• _What needs to be done_: Lift out all lines below that contain "right".

• _Record extracts_:
________________________

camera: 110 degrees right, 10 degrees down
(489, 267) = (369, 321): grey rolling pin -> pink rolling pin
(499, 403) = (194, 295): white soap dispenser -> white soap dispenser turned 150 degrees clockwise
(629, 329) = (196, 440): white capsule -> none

________________________

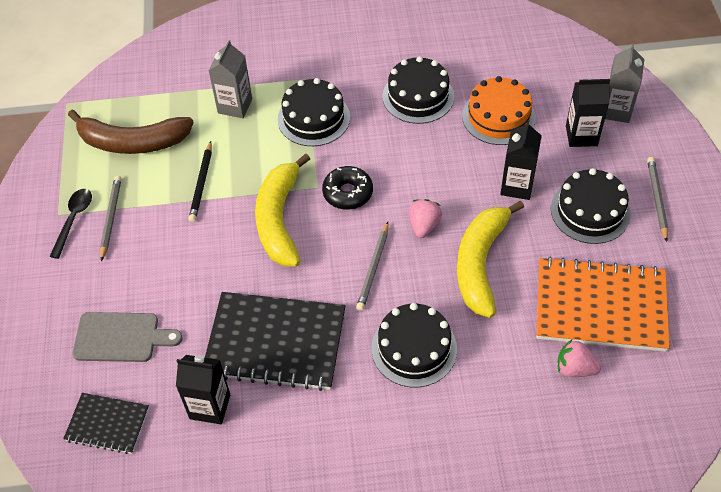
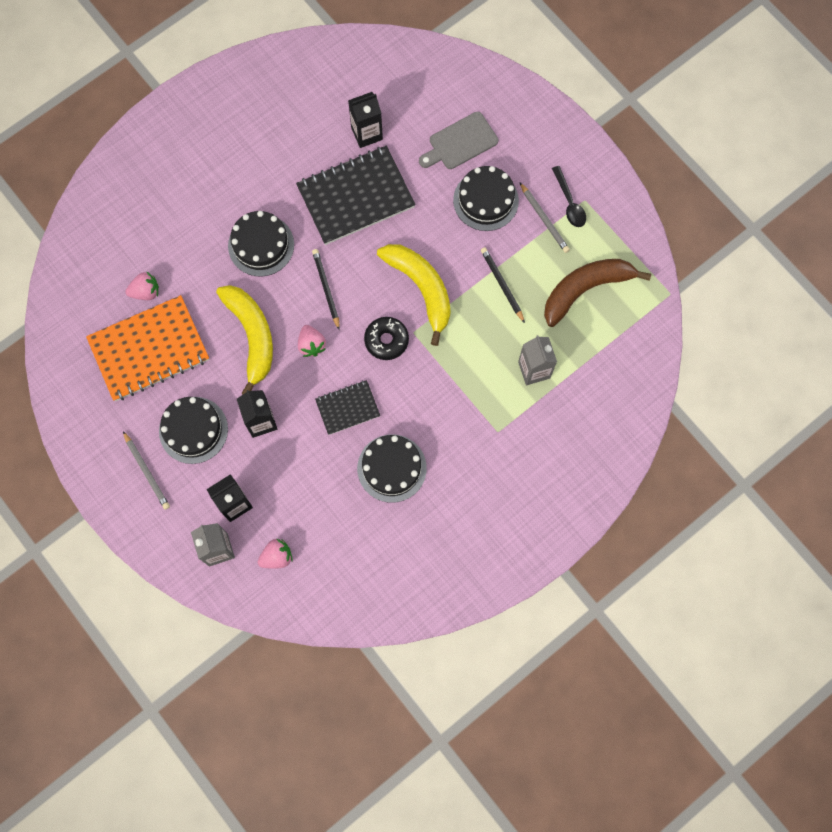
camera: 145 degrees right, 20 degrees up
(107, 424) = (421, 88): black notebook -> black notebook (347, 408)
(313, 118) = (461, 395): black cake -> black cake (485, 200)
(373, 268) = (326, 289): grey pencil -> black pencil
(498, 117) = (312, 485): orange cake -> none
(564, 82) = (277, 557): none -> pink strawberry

________________________

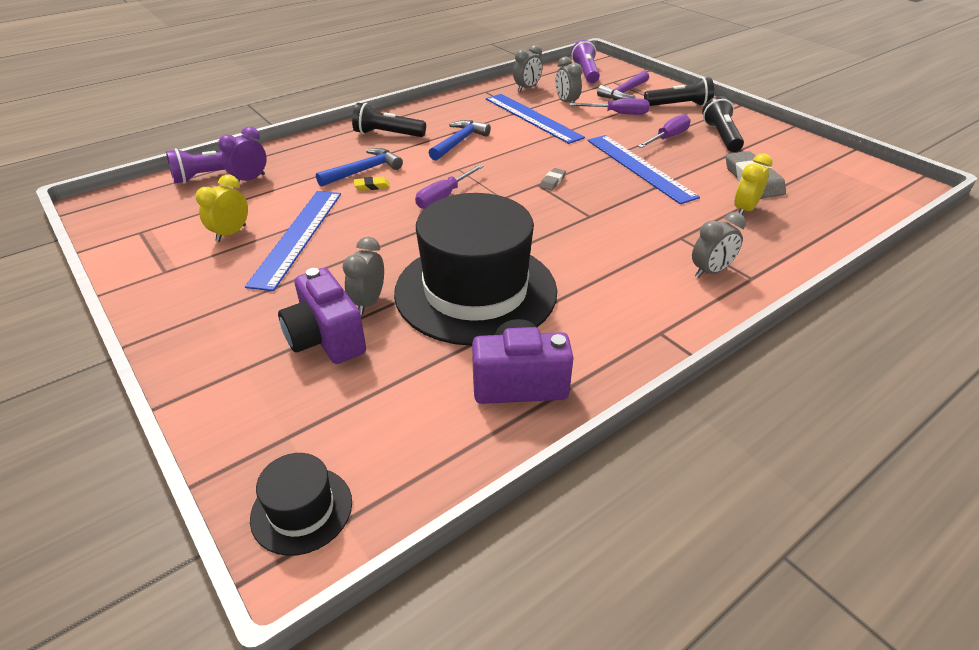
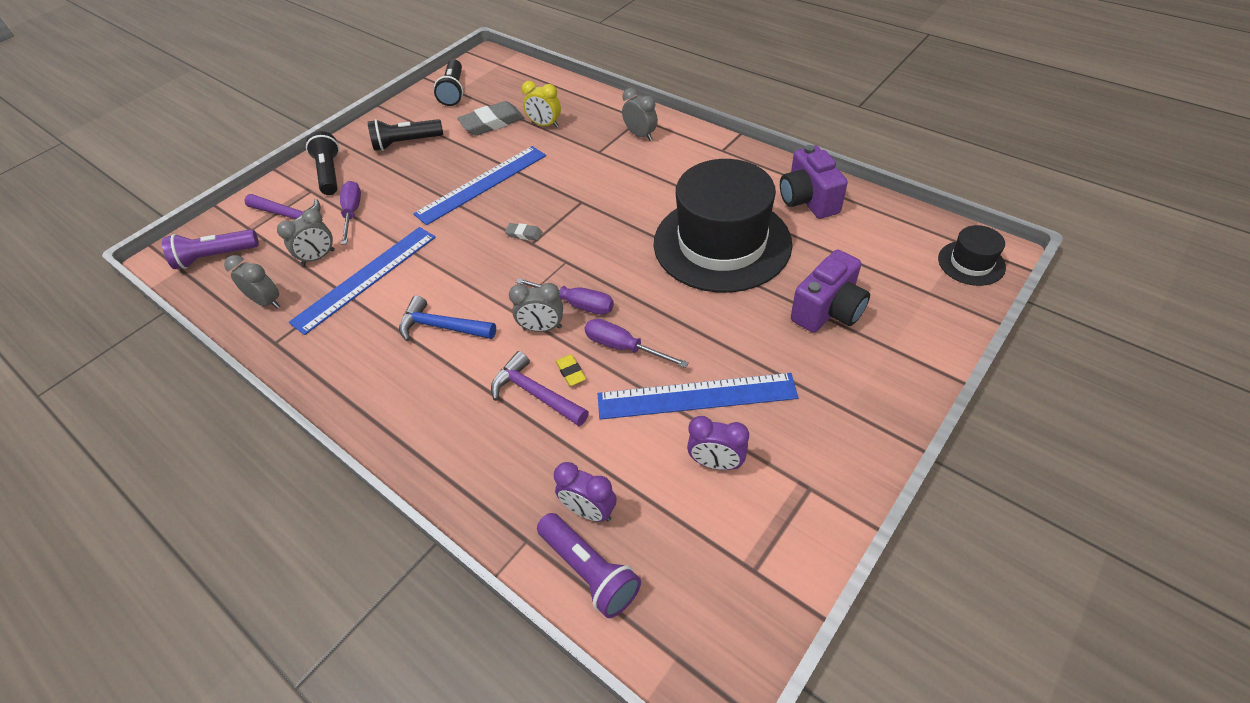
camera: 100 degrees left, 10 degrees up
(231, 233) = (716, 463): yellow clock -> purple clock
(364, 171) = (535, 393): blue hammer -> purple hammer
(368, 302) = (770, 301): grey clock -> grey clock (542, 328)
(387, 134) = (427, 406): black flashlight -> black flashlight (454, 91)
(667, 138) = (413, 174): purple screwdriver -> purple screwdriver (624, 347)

________________________

• _Result for this exercise_:
camera: 110 degrees right, 10 degrees down
camera: 145 degrees right, 20 degrees up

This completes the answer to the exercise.